# What is required
Set out each line from the following listing that includes the word "move".

# Extracted data
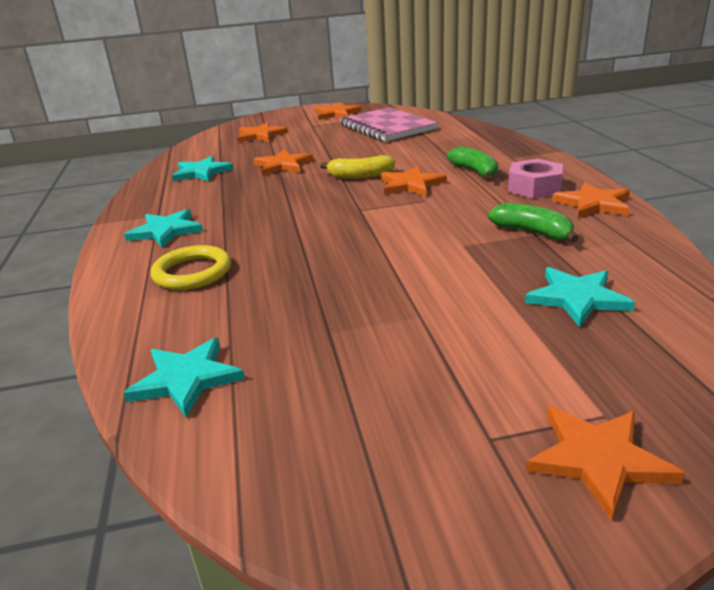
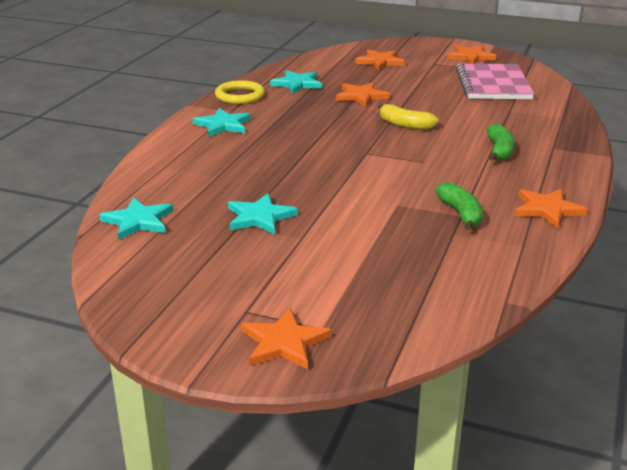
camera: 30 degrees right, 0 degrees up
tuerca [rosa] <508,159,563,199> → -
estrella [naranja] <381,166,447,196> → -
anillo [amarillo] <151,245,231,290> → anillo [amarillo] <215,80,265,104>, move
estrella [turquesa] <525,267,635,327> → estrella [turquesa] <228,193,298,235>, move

# Task response
anillo [amarillo] <151,245,231,290> → anillo [amarillo] <215,80,265,104>, move
estrella [turquesa] <525,267,635,327> → estrella [turquesa] <228,193,298,235>, move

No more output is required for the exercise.